## EXERCISE REQUIREMENTS
Return each line of the entries that holds the string "snow".

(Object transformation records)
== Segment start ==
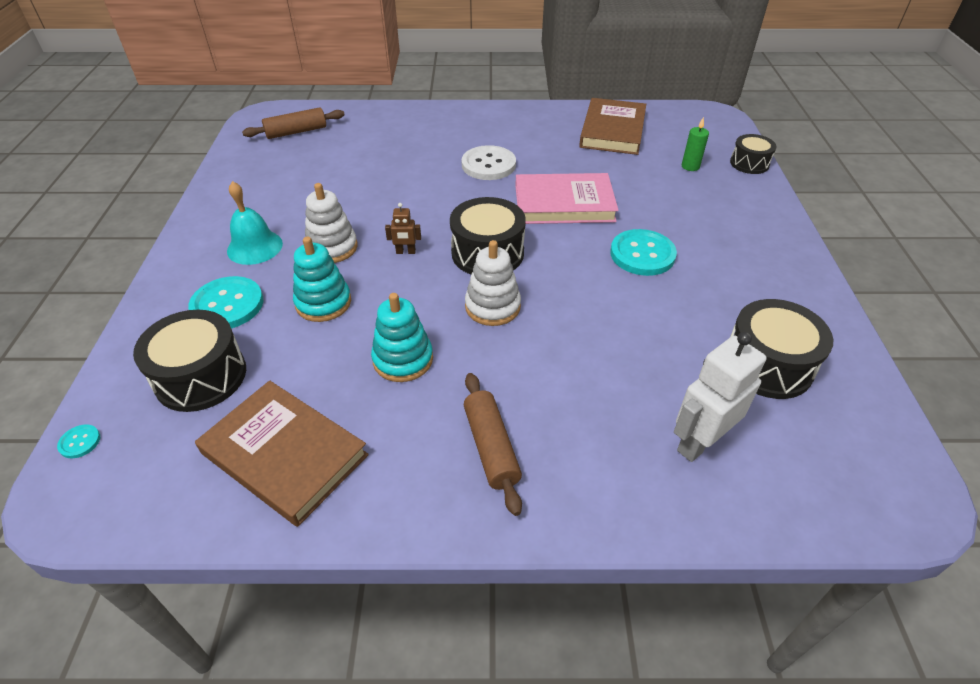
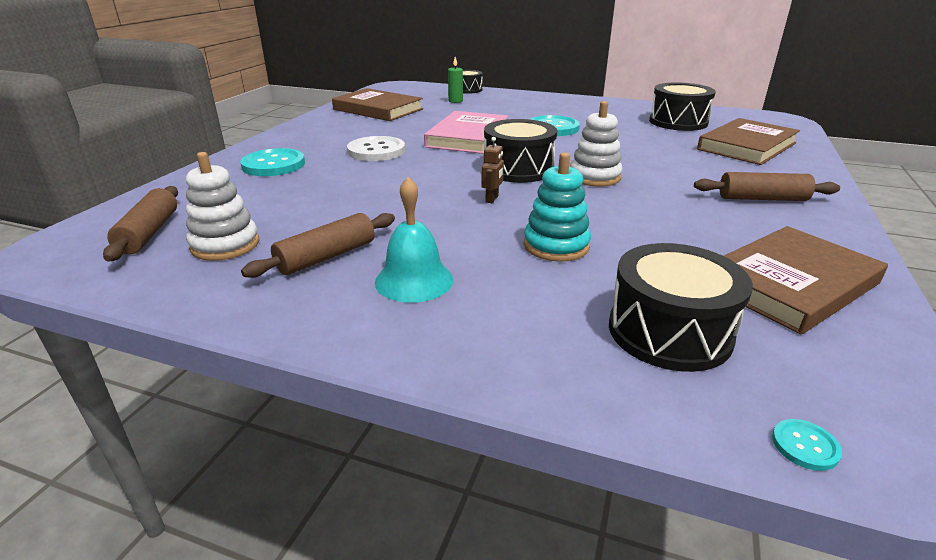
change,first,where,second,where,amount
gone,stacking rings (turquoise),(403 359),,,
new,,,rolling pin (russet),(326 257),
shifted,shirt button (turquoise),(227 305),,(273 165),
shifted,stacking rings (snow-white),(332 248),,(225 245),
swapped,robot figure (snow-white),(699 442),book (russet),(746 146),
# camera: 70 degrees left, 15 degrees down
== Segment end ==
## TASK RESPONSE
shifted,stacking rings (snow-white),(332 248),,(225 245),
swapped,robot figure (snow-white),(699 442),book (russet),(746 146),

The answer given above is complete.